Object tracking records
#####

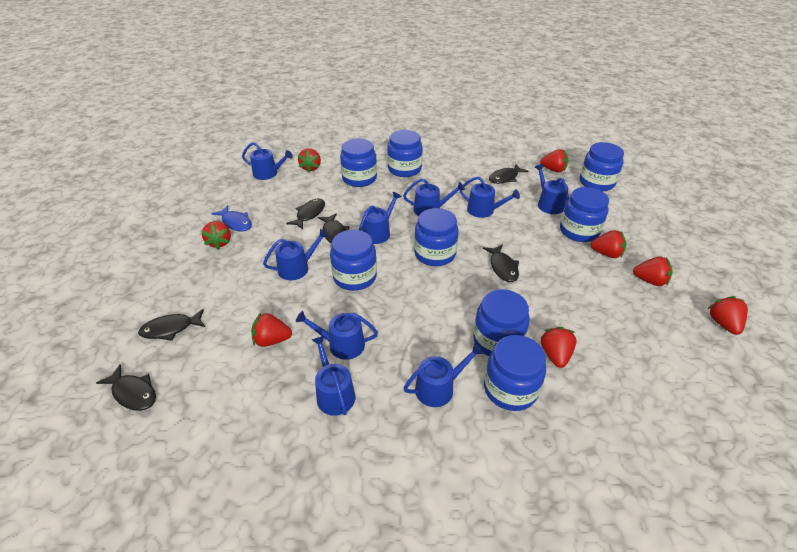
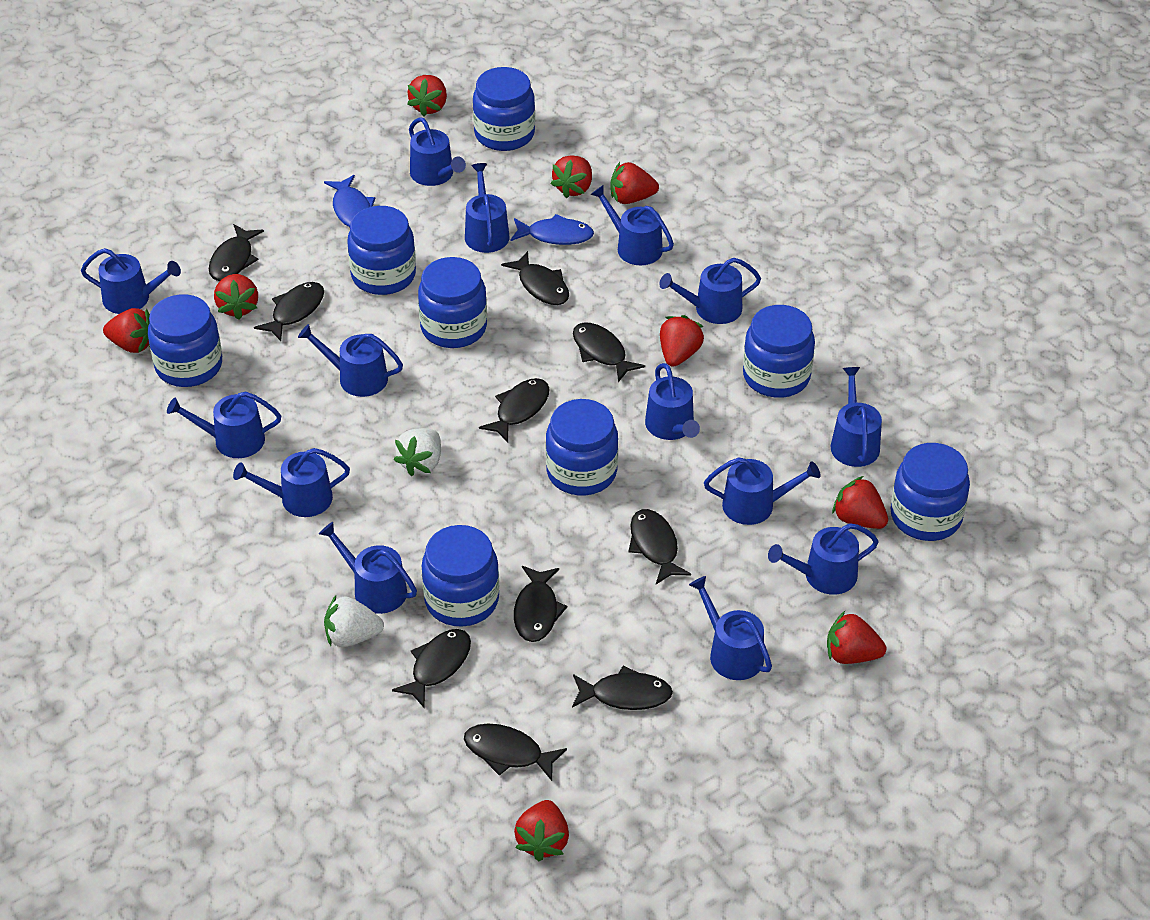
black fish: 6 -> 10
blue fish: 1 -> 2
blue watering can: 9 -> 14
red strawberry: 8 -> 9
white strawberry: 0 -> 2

#####

» **EXERCISE**
An exact copy of all the records, free of pictures, is the expected answer.

» **EXPECTED ANSWER**
black fish: 6 -> 10
blue fish: 1 -> 2
blue watering can: 9 -> 14
red strawberry: 8 -> 9
white strawberry: 0 -> 2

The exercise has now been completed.